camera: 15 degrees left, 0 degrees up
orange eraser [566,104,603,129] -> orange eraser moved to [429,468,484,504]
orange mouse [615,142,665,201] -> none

------------

▸ **What this task involves**: Could you report all lines of the listing that hold "orange"?

▸ **Task response**:
orange eraser [566,104,603,129] -> orange eraser moved to [429,468,484,504]
orange mouse [615,142,665,201] -> none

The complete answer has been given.